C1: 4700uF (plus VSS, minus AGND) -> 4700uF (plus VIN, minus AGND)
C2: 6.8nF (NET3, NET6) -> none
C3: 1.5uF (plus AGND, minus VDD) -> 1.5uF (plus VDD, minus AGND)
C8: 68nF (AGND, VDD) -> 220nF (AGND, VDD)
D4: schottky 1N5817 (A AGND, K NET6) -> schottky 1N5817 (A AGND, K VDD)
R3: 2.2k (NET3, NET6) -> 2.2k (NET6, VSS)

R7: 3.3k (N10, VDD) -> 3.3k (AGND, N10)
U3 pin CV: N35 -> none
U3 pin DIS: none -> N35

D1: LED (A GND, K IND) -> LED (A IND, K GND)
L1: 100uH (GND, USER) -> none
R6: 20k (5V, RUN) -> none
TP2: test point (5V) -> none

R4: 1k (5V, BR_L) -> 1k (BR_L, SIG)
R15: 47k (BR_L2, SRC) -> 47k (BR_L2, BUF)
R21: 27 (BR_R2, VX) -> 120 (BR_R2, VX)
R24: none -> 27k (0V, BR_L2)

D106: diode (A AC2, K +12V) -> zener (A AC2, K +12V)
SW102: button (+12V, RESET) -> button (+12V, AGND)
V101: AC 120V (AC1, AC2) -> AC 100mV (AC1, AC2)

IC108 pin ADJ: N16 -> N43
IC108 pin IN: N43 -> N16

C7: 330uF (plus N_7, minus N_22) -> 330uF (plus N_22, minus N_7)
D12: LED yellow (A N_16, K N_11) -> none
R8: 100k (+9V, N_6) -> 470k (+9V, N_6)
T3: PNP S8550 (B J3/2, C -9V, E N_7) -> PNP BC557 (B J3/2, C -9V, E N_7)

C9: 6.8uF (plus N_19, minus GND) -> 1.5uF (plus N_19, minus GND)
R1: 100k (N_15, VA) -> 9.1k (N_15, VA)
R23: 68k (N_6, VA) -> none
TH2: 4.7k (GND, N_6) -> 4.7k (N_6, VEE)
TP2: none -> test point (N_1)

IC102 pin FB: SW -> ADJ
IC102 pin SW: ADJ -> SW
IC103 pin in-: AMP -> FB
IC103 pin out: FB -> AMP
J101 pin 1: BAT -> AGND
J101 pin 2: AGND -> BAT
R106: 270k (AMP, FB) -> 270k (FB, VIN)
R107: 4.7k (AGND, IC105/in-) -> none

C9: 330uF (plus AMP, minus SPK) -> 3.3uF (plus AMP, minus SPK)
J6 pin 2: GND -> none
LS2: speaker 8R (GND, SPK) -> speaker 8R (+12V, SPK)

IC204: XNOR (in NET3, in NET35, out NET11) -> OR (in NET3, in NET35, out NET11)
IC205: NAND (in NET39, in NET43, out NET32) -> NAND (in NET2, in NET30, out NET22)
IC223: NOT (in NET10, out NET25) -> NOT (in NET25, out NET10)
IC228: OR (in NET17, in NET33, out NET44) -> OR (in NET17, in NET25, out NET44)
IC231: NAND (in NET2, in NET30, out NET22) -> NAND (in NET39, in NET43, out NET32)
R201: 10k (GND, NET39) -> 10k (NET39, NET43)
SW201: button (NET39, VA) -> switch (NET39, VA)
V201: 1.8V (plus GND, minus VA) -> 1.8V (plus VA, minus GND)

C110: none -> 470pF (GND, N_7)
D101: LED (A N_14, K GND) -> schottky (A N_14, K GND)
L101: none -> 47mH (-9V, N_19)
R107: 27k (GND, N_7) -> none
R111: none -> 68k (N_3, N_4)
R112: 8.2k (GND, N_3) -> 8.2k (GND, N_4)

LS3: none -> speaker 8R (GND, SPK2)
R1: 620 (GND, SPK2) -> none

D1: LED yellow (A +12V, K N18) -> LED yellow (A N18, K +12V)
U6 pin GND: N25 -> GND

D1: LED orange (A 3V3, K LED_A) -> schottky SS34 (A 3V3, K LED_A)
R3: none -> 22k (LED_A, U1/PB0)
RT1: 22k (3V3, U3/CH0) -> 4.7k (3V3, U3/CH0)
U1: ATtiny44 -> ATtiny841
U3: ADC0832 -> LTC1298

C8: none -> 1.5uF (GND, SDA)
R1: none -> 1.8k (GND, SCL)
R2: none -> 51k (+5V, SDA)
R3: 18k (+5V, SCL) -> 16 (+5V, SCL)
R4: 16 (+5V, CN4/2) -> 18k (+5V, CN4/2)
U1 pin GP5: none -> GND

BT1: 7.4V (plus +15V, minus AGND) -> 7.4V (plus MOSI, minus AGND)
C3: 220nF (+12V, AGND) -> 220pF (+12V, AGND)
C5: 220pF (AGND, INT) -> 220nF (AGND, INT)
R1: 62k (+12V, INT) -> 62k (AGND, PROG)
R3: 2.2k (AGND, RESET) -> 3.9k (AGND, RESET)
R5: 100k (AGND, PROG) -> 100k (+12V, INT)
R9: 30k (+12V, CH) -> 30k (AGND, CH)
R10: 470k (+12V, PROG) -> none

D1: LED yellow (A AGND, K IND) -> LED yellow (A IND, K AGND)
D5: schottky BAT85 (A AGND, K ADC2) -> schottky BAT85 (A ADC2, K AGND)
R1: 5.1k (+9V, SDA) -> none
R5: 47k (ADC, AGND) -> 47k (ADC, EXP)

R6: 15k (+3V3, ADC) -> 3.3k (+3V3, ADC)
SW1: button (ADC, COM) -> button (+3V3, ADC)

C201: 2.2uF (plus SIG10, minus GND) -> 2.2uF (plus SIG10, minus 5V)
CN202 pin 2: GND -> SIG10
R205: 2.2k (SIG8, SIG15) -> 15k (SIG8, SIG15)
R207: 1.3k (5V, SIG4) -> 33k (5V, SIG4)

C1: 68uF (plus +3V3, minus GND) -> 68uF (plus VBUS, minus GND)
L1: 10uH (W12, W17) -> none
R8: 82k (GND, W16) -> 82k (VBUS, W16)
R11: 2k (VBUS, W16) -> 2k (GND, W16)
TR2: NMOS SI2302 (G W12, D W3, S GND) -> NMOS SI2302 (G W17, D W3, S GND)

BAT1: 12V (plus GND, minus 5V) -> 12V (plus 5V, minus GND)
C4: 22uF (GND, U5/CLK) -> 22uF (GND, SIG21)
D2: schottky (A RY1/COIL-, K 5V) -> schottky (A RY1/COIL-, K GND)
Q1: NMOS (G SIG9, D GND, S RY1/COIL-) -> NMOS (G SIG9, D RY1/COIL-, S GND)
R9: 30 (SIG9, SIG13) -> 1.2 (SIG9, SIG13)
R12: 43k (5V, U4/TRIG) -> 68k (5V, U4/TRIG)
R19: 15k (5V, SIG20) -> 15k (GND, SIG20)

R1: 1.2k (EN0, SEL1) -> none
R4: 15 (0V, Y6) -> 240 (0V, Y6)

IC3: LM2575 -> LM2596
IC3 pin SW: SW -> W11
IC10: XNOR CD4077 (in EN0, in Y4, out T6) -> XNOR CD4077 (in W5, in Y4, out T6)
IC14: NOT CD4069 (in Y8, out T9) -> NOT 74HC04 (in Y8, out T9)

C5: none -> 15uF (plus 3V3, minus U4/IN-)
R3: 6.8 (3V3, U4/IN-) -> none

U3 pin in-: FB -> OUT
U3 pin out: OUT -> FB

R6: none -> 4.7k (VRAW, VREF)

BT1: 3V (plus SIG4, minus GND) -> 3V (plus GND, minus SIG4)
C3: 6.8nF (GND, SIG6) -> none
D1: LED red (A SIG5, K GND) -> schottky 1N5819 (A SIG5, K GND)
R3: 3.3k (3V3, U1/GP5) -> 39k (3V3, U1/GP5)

• **ASSIGNMENT**
All lines above from the one containing "R23: 68k (N_6, VA) -> none" to the one containing "LS2: speaker 8R" must be repeated exactly, both lines included, and no others.

• **RESULT BELOW**
R23: 68k (N_6, VA) -> none
TH2: 4.7k (GND, N_6) -> 4.7k (N_6, VEE)
TP2: none -> test point (N_1)

IC102 pin FB: SW -> ADJ
IC102 pin SW: ADJ -> SW
IC103 pin in-: AMP -> FB
IC103 pin out: FB -> AMP
J101 pin 1: BAT -> AGND
J101 pin 2: AGND -> BAT
R106: 270k (AMP, FB) -> 270k (FB, VIN)
R107: 4.7k (AGND, IC105/in-) -> none

C9: 330uF (plus AMP, minus SPK) -> 3.3uF (plus AMP, minus SPK)
J6 pin 2: GND -> none
LS2: speaker 8R (GND, SPK) -> speaker 8R (+12V, SPK)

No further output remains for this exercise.